Stored records
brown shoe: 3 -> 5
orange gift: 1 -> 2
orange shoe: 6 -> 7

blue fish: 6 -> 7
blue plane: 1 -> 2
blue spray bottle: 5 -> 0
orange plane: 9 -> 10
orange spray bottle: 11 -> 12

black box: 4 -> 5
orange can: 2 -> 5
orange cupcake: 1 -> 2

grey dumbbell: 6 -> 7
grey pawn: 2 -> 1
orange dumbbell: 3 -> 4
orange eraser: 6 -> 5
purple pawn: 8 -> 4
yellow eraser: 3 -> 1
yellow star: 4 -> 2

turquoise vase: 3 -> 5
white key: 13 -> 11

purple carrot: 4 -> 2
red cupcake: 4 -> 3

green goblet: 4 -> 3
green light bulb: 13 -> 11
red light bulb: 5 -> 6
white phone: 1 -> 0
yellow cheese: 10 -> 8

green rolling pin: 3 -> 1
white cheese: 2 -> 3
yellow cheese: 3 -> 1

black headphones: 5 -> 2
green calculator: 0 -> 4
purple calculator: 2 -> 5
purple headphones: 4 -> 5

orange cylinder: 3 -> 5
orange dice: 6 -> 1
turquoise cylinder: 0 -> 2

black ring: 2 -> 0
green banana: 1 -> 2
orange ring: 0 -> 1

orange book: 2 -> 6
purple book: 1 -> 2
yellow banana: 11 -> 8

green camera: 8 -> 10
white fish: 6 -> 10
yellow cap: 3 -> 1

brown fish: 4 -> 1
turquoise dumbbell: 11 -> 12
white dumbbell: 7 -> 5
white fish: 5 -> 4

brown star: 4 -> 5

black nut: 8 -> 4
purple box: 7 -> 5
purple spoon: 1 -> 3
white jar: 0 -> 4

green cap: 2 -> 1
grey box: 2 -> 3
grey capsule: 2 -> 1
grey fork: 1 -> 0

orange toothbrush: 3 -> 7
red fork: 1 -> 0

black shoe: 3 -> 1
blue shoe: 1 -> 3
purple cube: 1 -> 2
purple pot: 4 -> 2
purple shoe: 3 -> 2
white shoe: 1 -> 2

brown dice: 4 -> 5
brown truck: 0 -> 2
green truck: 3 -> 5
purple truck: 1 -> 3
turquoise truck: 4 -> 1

• _ABOUT THIS TASK_
All of the data should be retyped exactly.

• _WRITTEN ANSWER_
brown shoe: 3 -> 5
orange gift: 1 -> 2
orange shoe: 6 -> 7

blue fish: 6 -> 7
blue plane: 1 -> 2
blue spray bottle: 5 -> 0
orange plane: 9 -> 10
orange spray bottle: 11 -> 12

black box: 4 -> 5
orange can: 2 -> 5
orange cupcake: 1 -> 2

grey dumbbell: 6 -> 7
grey pawn: 2 -> 1
orange dumbbell: 3 -> 4
orange eraser: 6 -> 5
purple pawn: 8 -> 4
yellow eraser: 3 -> 1
yellow star: 4 -> 2

turquoise vase: 3 -> 5
white key: 13 -> 11

purple carrot: 4 -> 2
red cupcake: 4 -> 3

green goblet: 4 -> 3
green light bulb: 13 -> 11
red light bulb: 5 -> 6
white phone: 1 -> 0
yellow cheese: 10 -> 8

green rolling pin: 3 -> 1
white cheese: 2 -> 3
yellow cheese: 3 -> 1

black headphones: 5 -> 2
green calculator: 0 -> 4
purple calculator: 2 -> 5
purple headphones: 4 -> 5

orange cylinder: 3 -> 5
orange dice: 6 -> 1
turquoise cylinder: 0 -> 2

black ring: 2 -> 0
green banana: 1 -> 2
orange ring: 0 -> 1

orange book: 2 -> 6
purple book: 1 -> 2
yellow banana: 11 -> 8

green camera: 8 -> 10
white fish: 6 -> 10
yellow cap: 3 -> 1

brown fish: 4 -> 1
turquoise dumbbell: 11 -> 12
white dumbbell: 7 -> 5
white fish: 5 -> 4

brown star: 4 -> 5

black nut: 8 -> 4
purple box: 7 -> 5
purple spoon: 1 -> 3
white jar: 0 -> 4

green cap: 2 -> 1
grey box: 2 -> 3
grey capsule: 2 -> 1
grey fork: 1 -> 0

orange toothbrush: 3 -> 7
red fork: 1 -> 0

black shoe: 3 -> 1
blue shoe: 1 -> 3
purple cube: 1 -> 2
purple pot: 4 -> 2
purple shoe: 3 -> 2
white shoe: 1 -> 2

brown dice: 4 -> 5
brown truck: 0 -> 2
green truck: 3 -> 5
purple truck: 1 -> 3
turquoise truck: 4 -> 1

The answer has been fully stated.